(INPUT)

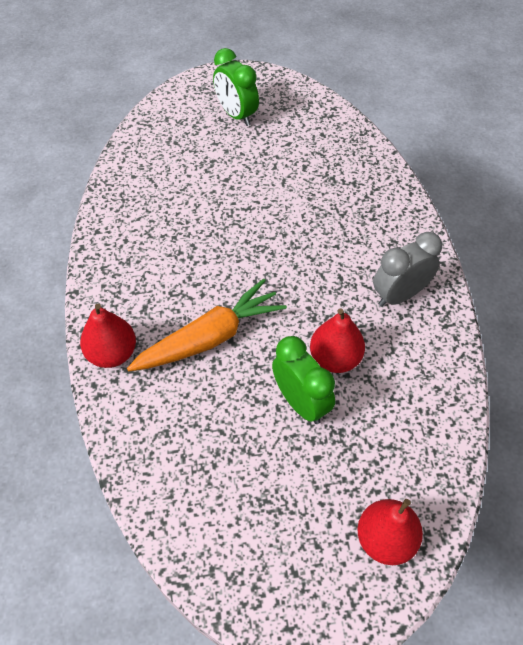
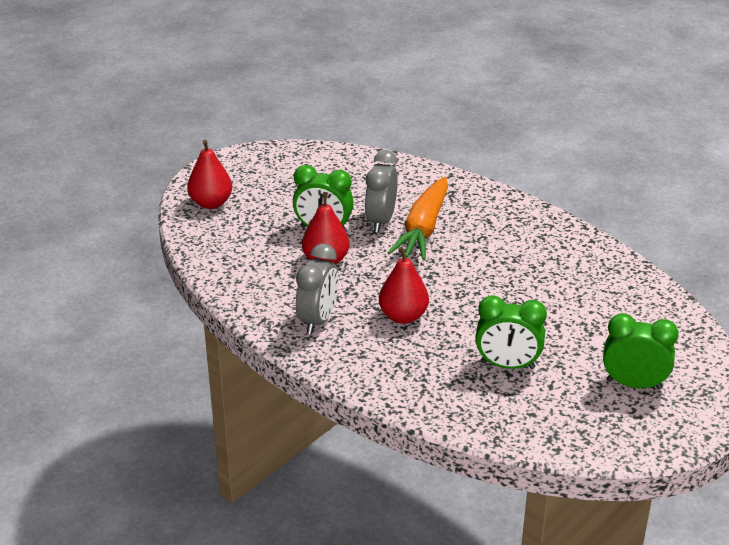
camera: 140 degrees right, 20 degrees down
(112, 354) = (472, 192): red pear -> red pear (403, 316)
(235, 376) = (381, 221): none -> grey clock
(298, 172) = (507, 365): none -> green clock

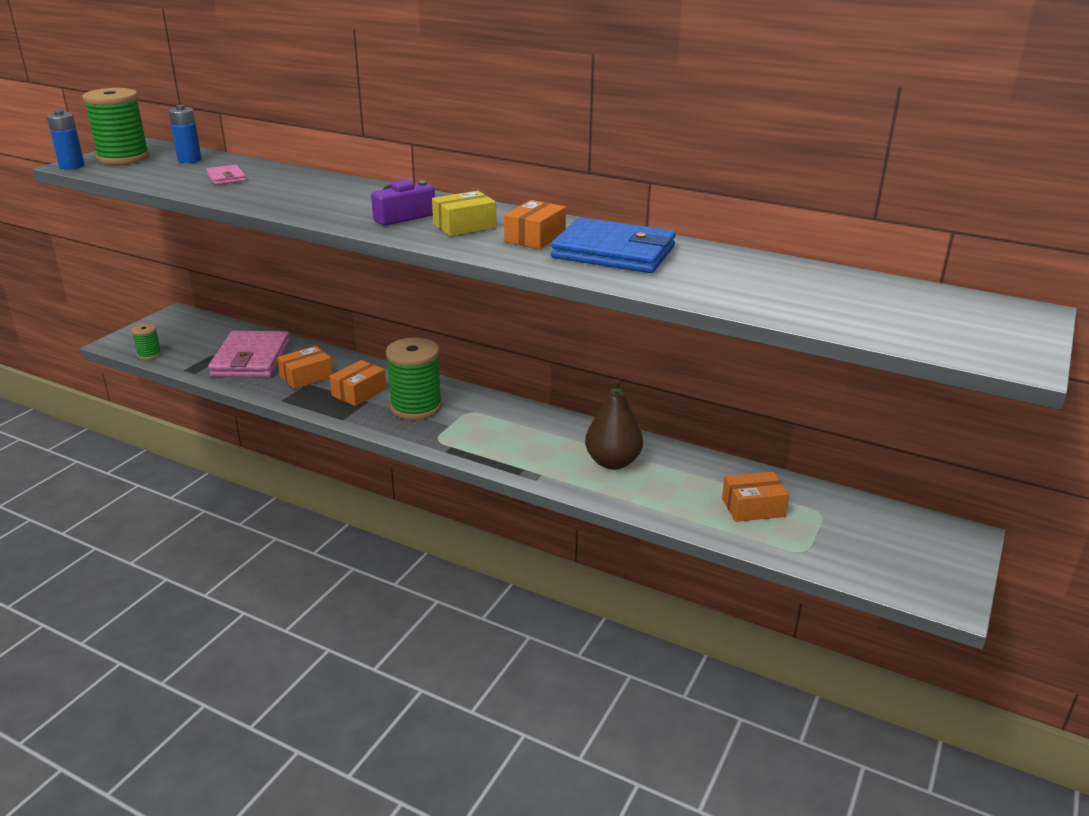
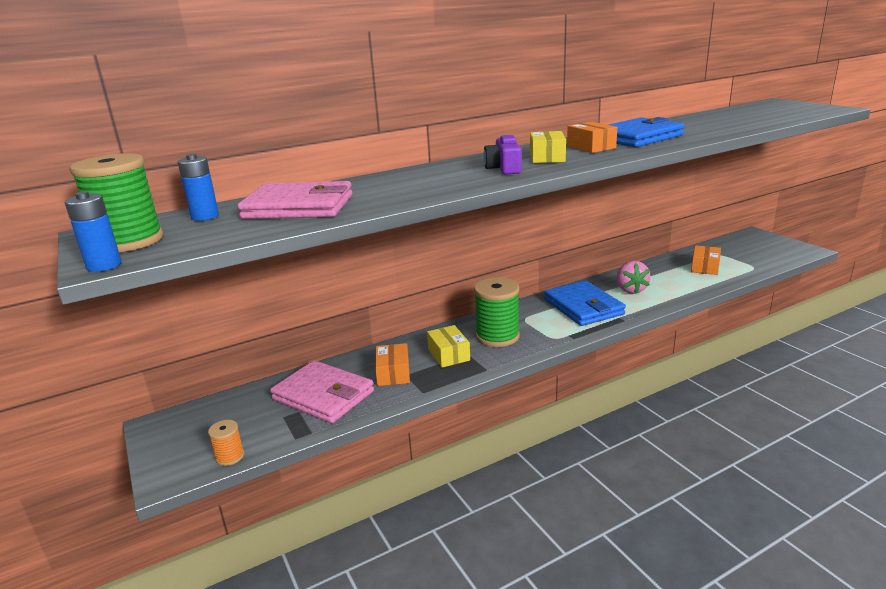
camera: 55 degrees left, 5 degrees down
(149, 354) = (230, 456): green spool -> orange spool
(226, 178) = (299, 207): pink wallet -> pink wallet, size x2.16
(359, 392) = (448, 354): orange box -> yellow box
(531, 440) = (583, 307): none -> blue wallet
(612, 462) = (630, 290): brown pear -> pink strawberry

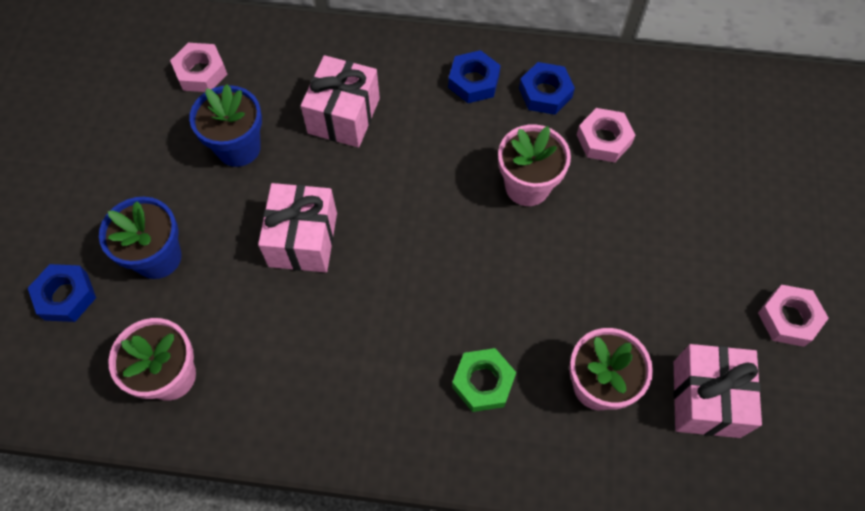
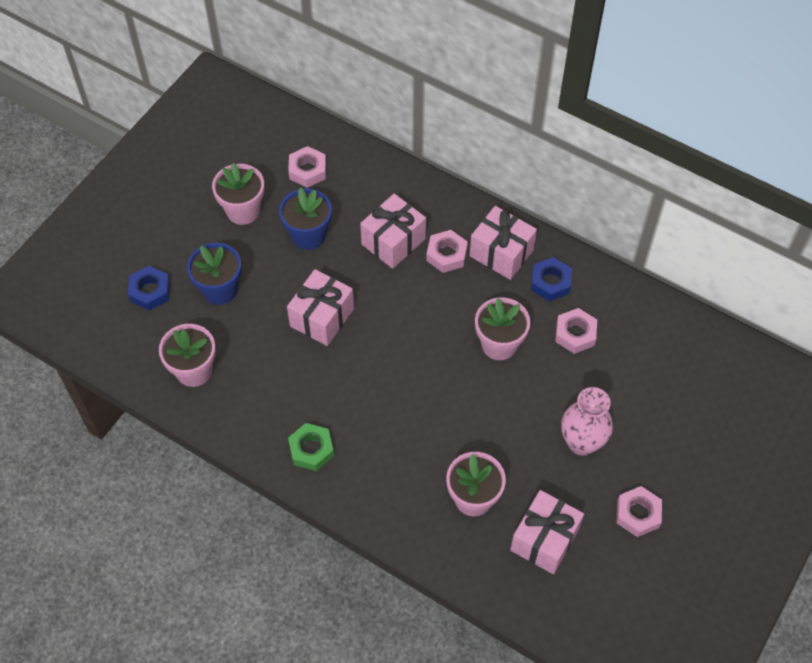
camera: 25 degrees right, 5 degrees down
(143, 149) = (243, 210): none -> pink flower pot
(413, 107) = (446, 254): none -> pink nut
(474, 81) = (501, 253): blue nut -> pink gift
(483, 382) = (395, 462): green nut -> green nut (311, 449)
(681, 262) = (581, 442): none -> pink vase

(End INPUT)
(INPUT)

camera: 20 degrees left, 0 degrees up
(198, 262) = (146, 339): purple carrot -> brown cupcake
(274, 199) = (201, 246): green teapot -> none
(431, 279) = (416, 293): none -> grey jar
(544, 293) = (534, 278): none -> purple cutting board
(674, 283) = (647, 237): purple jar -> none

(End INPUT)

* EXERCISE PROMPT *
Filter the lines above so that only those with the string "pink" remain, then copy them.

* ANSWER TO THIS PROBLEM *
(226, 178) = (299, 207): pink wallet -> pink wallet, size x2.16
(612, 462) = (630, 290): brown pear -> pink strawberry
(143, 149) = (243, 210): none -> pink flower pot
(413, 107) = (446, 254): none -> pink nut
(474, 81) = (501, 253): blue nut -> pink gift
(681, 262) = (581, 442): none -> pink vase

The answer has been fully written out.